### Assignment
Please repeat every entry exactly as given, apart from dropping the images.

#### Source material ####

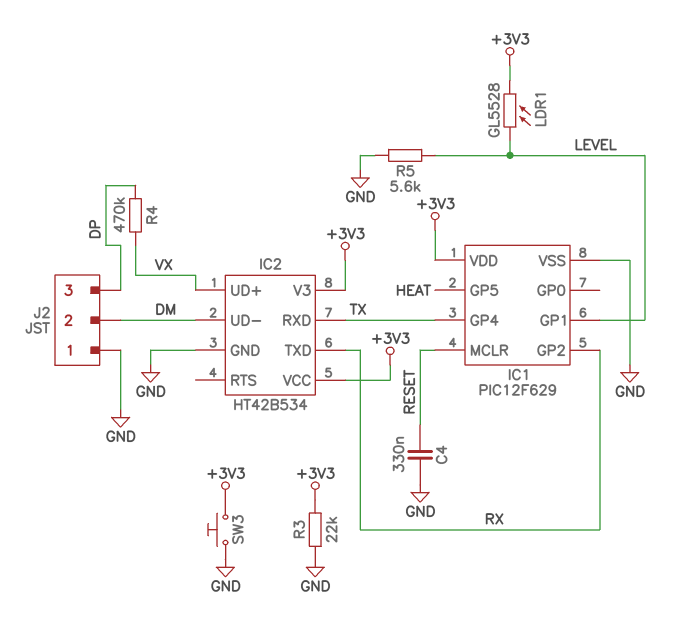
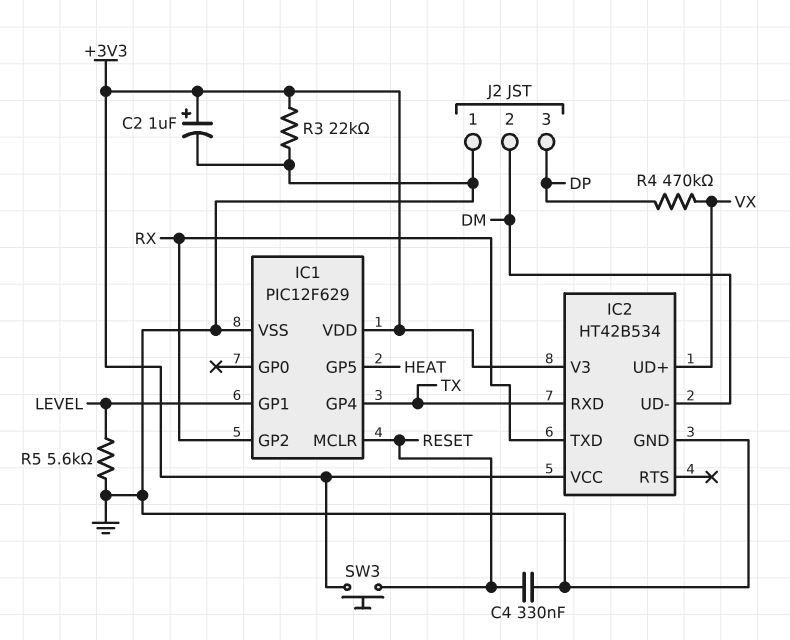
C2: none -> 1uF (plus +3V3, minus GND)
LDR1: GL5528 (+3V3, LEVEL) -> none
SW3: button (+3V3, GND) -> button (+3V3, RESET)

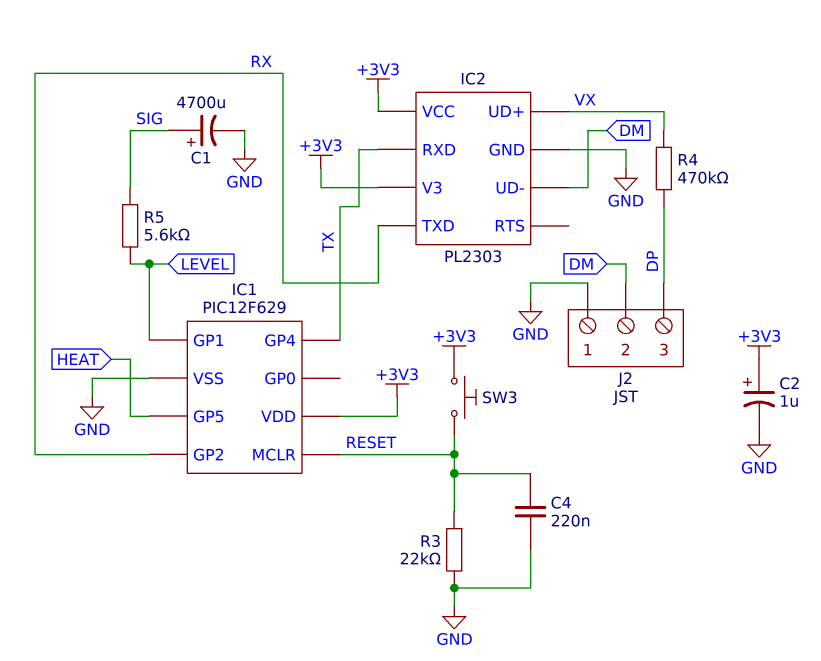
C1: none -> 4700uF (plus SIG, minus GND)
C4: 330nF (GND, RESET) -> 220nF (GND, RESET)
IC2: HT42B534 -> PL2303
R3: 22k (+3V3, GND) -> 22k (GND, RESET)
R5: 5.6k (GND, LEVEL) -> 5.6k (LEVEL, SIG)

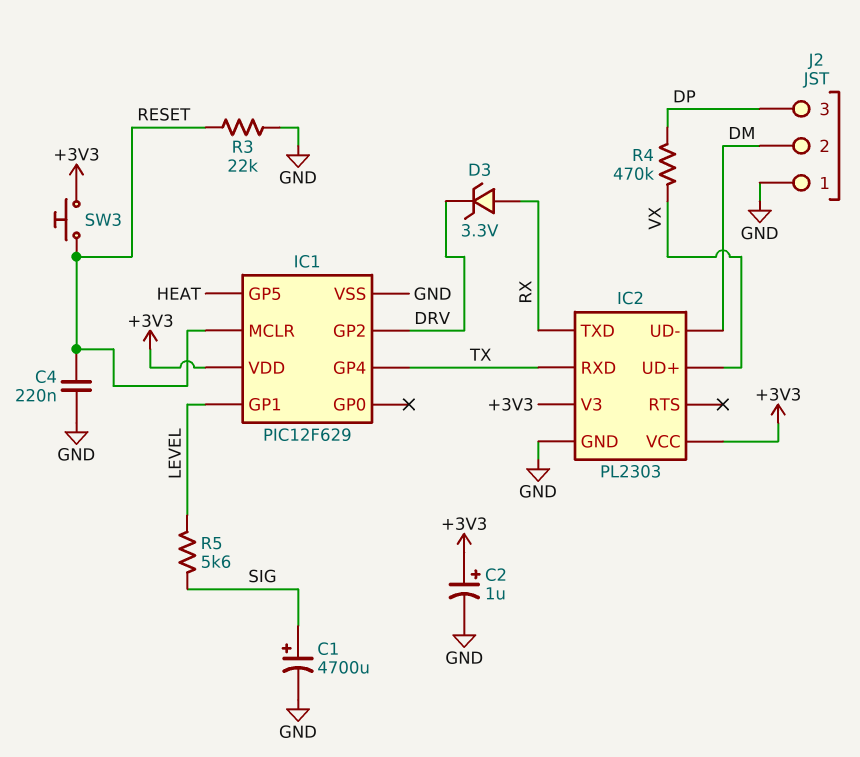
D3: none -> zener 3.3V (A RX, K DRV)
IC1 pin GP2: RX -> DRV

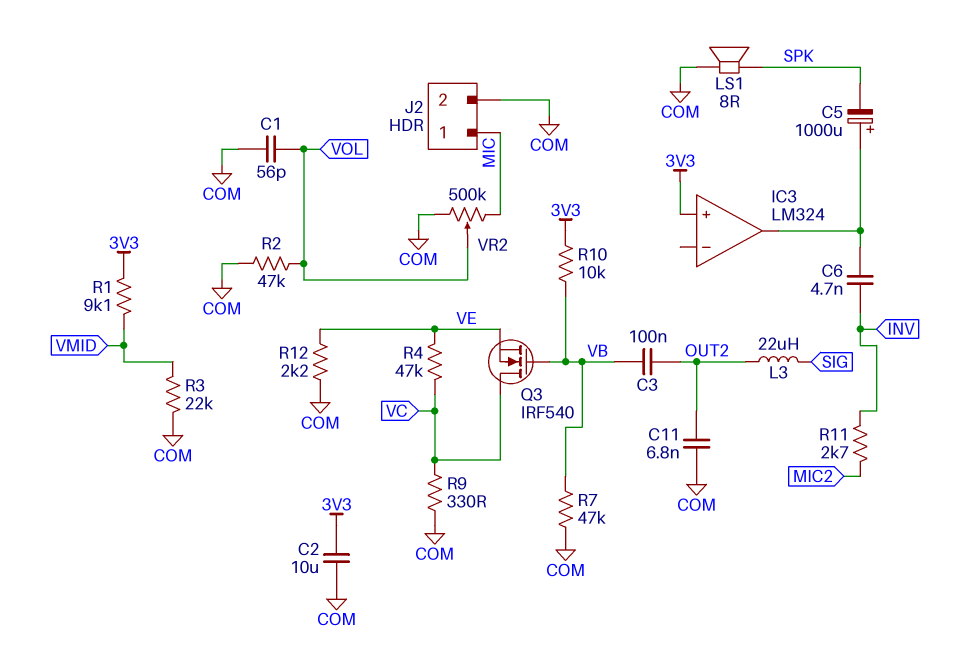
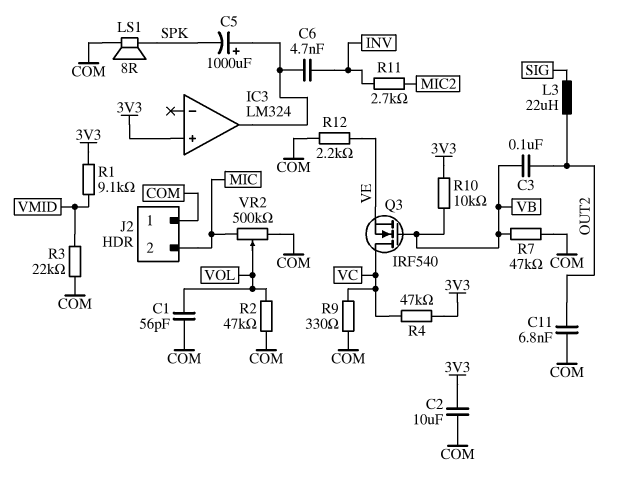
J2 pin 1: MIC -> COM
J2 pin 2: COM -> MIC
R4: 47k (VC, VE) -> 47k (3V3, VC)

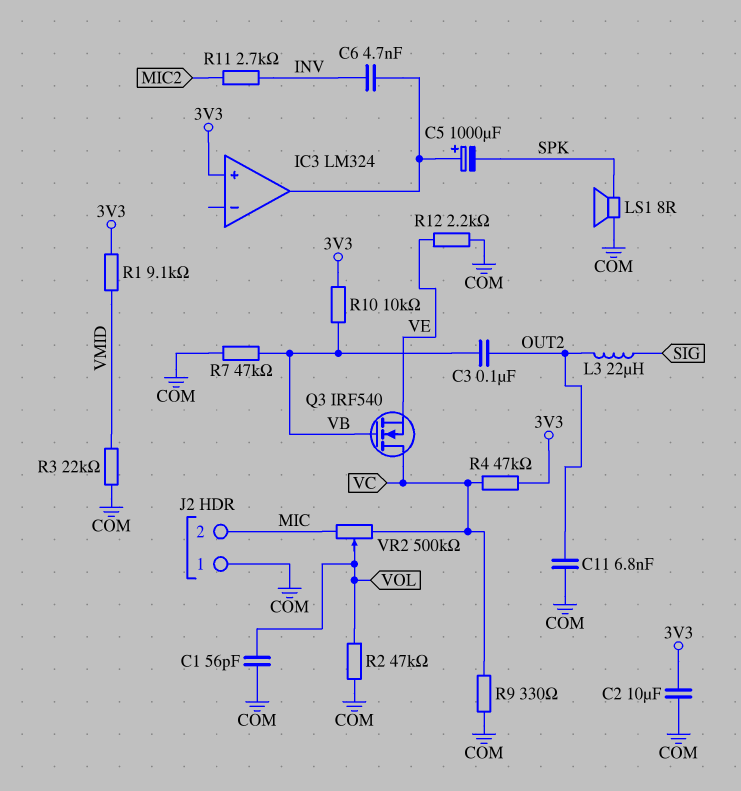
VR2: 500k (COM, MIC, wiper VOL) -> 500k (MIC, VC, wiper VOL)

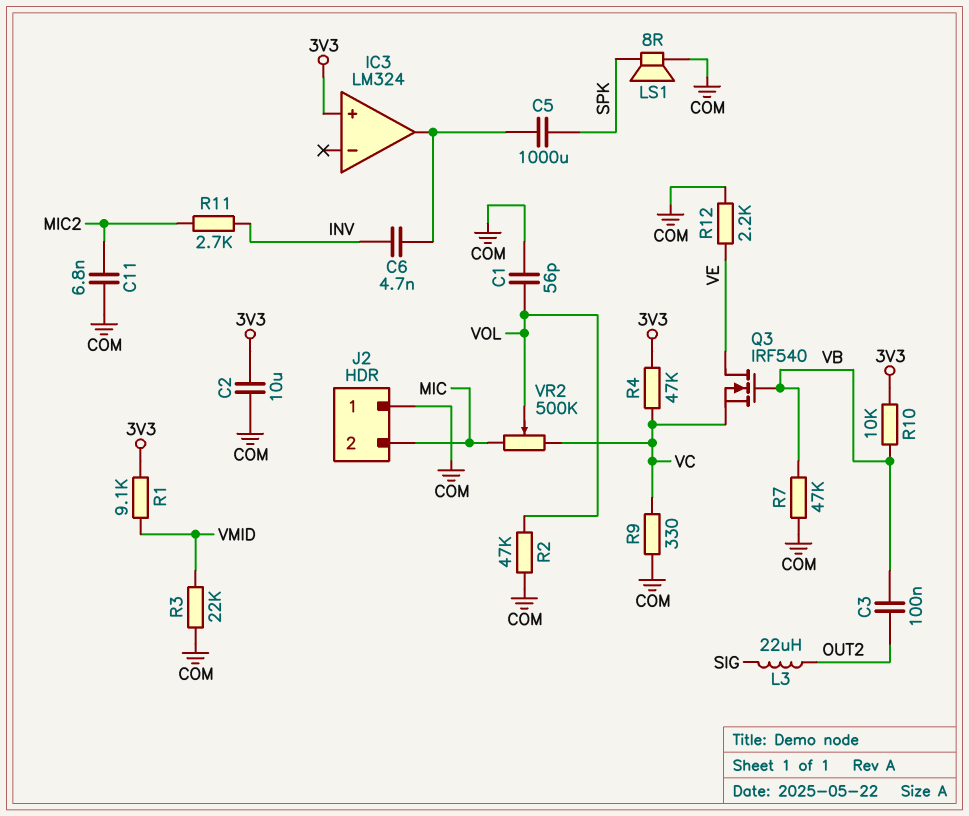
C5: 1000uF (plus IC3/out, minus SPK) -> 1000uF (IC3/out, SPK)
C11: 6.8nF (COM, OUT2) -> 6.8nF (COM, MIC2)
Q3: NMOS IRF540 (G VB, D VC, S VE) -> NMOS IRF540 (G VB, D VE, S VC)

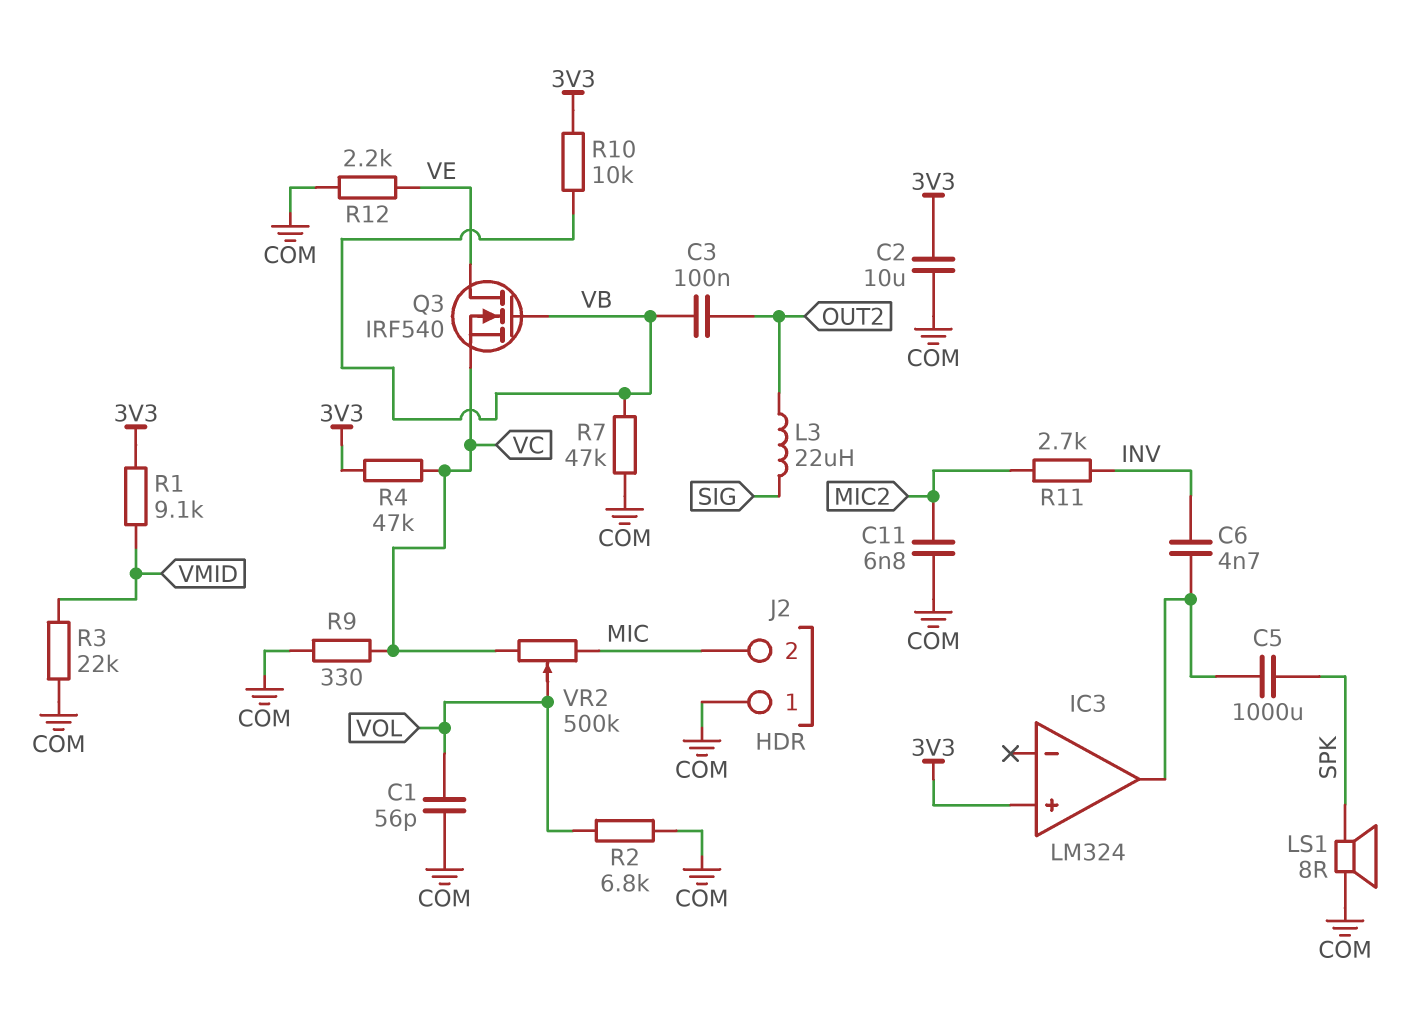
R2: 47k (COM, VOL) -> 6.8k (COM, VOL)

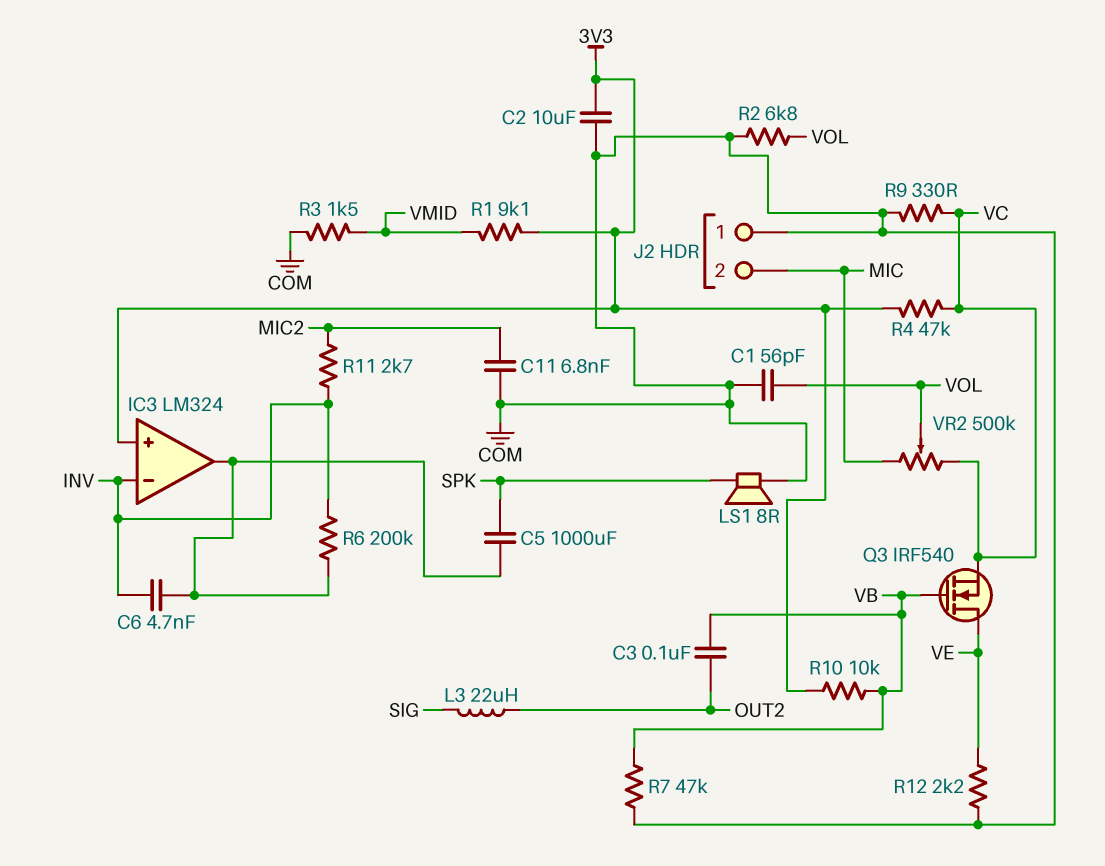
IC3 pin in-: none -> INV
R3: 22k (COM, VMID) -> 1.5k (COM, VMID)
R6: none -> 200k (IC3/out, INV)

####

### Solution to this exercise
C2: none -> 1uF (plus +3V3, minus GND)
LDR1: GL5528 (+3V3, LEVEL) -> none
SW3: button (+3V3, GND) -> button (+3V3, RESET)

C1: none -> 4700uF (plus SIG, minus GND)
C4: 330nF (GND, RESET) -> 220nF (GND, RESET)
IC2: HT42B534 -> PL2303
R3: 22k (+3V3, GND) -> 22k (GND, RESET)
R5: 5.6k (GND, LEVEL) -> 5.6k (LEVEL, SIG)

D3: none -> zener 3.3V (A RX, K DRV)
IC1 pin GP2: RX -> DRV

J2 pin 1: MIC -> COM
J2 pin 2: COM -> MIC
R4: 47k (VC, VE) -> 47k (3V3, VC)

VR2: 500k (COM, MIC, wiper VOL) -> 500k (MIC, VC, wiper VOL)

C5: 1000uF (plus IC3/out, minus SPK) -> 1000uF (IC3/out, SPK)
C11: 6.8nF (COM, OUT2) -> 6.8nF (COM, MIC2)
Q3: NMOS IRF540 (G VB, D VC, S VE) -> NMOS IRF540 (G VB, D VE, S VC)

R2: 47k (COM, VOL) -> 6.8k (COM, VOL)

IC3 pin in-: none -> INV
R3: 22k (COM, VMID) -> 1.5k (COM, VMID)
R6: none -> 200k (IC3/out, INV)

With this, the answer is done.